▶ Source data
--------
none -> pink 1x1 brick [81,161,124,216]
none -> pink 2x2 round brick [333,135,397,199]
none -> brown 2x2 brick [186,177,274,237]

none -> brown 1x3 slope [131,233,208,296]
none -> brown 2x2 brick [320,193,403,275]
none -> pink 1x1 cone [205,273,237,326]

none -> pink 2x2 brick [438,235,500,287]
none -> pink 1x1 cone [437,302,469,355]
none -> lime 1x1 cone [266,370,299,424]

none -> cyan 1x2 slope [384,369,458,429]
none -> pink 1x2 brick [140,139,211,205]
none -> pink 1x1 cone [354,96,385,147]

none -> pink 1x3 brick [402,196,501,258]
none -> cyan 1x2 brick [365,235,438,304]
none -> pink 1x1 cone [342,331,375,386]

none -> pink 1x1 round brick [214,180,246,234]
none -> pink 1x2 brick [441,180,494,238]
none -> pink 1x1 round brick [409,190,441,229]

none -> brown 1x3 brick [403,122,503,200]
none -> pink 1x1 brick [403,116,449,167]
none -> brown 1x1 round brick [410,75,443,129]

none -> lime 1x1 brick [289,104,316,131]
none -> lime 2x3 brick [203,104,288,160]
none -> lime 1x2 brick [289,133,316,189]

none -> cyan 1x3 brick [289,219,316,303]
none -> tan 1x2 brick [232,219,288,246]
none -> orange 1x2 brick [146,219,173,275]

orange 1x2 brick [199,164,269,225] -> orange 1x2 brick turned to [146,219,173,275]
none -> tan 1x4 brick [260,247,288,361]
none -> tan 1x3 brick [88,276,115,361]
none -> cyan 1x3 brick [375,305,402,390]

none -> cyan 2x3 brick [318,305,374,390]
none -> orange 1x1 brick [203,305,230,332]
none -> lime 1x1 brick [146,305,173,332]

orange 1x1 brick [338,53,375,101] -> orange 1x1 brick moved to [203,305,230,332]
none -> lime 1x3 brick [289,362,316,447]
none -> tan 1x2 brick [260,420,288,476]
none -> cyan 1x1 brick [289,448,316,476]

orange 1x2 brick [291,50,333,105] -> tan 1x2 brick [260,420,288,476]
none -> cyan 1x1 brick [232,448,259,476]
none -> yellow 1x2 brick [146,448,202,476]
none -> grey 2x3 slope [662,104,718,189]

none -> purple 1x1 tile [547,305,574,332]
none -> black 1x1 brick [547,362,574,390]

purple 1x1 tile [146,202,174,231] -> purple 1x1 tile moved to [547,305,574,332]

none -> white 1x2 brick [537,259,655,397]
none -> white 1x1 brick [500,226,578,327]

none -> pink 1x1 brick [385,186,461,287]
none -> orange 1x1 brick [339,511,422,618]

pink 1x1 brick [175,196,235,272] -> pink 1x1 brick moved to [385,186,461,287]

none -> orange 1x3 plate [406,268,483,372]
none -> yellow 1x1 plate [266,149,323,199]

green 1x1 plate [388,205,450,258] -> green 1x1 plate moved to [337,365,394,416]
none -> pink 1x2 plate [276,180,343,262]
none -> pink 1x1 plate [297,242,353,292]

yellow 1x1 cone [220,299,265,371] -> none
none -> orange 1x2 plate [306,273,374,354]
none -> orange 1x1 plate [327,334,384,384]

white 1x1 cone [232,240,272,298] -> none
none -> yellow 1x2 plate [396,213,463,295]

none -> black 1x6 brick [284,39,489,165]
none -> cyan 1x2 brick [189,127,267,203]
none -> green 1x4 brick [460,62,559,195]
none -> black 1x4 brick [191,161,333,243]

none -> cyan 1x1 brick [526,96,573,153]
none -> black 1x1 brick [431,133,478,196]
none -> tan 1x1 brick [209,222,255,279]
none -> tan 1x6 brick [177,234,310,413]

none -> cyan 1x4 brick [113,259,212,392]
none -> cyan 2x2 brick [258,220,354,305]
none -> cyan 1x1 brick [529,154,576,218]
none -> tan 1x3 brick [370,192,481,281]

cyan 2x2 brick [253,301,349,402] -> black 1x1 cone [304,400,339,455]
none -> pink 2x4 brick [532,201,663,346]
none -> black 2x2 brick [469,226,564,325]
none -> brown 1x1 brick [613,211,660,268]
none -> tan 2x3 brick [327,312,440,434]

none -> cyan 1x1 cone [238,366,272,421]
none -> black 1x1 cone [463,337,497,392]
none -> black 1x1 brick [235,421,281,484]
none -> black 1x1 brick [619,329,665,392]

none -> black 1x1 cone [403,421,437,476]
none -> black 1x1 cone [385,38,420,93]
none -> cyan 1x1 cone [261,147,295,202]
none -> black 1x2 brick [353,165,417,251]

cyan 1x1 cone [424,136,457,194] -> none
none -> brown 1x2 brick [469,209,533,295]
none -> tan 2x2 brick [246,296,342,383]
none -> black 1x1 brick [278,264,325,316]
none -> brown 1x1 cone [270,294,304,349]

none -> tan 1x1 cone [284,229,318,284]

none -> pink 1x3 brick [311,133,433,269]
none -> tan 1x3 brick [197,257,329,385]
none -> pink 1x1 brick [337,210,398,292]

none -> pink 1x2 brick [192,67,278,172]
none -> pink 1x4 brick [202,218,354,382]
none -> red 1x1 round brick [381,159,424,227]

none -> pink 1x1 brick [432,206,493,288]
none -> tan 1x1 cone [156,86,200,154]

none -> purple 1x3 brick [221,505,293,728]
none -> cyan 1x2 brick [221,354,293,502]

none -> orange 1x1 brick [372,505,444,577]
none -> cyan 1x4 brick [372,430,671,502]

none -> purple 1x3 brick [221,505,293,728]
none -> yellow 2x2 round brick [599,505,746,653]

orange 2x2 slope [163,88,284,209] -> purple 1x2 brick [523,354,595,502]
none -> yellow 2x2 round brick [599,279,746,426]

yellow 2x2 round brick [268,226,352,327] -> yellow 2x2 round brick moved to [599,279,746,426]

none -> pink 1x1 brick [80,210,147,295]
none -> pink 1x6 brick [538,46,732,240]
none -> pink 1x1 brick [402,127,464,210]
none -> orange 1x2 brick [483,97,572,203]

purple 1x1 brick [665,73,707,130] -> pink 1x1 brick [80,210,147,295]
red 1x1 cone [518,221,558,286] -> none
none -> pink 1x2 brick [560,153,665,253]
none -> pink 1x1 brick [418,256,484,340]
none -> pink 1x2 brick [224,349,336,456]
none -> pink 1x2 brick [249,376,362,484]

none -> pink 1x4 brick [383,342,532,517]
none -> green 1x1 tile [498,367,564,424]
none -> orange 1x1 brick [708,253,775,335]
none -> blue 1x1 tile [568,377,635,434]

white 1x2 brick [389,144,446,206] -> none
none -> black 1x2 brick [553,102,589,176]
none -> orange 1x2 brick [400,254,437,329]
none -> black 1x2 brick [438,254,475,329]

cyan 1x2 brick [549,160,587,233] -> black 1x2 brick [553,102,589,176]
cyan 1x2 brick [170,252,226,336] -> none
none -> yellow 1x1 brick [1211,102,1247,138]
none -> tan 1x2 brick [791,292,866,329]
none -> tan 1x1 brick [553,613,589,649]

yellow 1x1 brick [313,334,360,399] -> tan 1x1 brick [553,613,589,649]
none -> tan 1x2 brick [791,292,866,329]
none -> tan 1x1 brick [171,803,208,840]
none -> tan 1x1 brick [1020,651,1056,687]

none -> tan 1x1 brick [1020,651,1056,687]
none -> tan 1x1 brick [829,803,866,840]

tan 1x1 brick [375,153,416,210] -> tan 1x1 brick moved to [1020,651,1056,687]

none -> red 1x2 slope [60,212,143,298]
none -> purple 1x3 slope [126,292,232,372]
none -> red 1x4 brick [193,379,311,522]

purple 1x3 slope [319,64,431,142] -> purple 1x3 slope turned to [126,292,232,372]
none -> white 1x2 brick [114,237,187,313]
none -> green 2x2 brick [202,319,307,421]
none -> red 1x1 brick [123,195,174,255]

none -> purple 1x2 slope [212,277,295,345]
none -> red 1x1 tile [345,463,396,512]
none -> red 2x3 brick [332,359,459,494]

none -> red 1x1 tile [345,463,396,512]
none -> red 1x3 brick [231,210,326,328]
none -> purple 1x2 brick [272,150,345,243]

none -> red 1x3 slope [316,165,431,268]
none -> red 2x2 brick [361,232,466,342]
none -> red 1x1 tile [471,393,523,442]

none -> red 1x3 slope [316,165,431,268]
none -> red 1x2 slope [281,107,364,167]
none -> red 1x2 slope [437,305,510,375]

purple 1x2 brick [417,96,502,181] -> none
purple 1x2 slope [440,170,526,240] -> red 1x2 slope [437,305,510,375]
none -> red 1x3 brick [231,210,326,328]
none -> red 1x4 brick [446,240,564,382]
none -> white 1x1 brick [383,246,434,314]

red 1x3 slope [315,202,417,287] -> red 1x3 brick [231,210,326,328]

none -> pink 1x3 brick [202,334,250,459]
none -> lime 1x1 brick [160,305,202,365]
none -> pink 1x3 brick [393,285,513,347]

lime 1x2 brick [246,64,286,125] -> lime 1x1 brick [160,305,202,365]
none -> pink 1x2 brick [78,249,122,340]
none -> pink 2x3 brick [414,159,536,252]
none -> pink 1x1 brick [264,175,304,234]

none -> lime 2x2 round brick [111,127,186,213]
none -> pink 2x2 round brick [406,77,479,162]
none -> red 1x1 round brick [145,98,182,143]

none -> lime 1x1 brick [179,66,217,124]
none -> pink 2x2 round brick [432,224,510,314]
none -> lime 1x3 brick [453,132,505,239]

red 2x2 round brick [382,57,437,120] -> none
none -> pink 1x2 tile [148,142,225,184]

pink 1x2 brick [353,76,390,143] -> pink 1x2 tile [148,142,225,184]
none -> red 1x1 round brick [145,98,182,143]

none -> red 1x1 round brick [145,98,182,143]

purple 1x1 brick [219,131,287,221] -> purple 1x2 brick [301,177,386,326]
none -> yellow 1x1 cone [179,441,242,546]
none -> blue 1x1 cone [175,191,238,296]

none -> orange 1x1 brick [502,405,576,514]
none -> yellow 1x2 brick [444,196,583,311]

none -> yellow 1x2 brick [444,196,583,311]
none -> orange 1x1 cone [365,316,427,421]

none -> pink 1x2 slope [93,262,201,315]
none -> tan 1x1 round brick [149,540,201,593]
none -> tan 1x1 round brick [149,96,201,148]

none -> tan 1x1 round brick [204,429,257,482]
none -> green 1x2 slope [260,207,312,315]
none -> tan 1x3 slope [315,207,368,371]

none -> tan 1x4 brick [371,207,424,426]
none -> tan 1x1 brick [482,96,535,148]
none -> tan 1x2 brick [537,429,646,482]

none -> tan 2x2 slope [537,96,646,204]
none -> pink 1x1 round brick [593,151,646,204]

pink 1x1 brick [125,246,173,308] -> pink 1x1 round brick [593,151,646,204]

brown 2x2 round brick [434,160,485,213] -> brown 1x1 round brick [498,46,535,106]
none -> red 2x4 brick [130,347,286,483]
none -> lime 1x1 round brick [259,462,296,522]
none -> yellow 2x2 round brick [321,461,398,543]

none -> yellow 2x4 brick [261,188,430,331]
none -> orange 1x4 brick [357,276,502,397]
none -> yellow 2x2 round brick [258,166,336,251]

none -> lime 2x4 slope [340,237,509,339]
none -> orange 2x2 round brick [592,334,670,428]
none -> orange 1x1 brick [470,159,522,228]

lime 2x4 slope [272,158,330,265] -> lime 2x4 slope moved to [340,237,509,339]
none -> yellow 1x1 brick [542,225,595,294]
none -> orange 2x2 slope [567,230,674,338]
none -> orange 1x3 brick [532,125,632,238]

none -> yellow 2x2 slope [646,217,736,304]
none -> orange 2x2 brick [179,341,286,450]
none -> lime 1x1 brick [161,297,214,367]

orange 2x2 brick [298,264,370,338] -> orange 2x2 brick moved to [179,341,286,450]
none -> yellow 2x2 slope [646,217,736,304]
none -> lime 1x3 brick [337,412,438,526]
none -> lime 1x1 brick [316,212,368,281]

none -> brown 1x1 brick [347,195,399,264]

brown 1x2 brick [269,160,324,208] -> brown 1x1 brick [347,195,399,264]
--------
▶ Task
Report every line of the entries that carries the word "green".

▶ Reply to the task
green 1x1 plate [388,205,450,258] -> green 1x1 plate moved to [337,365,394,416]
none -> green 1x4 brick [460,62,559,195]
none -> green 1x1 tile [498,367,564,424]
none -> green 2x2 brick [202,319,307,421]
none -> green 1x2 slope [260,207,312,315]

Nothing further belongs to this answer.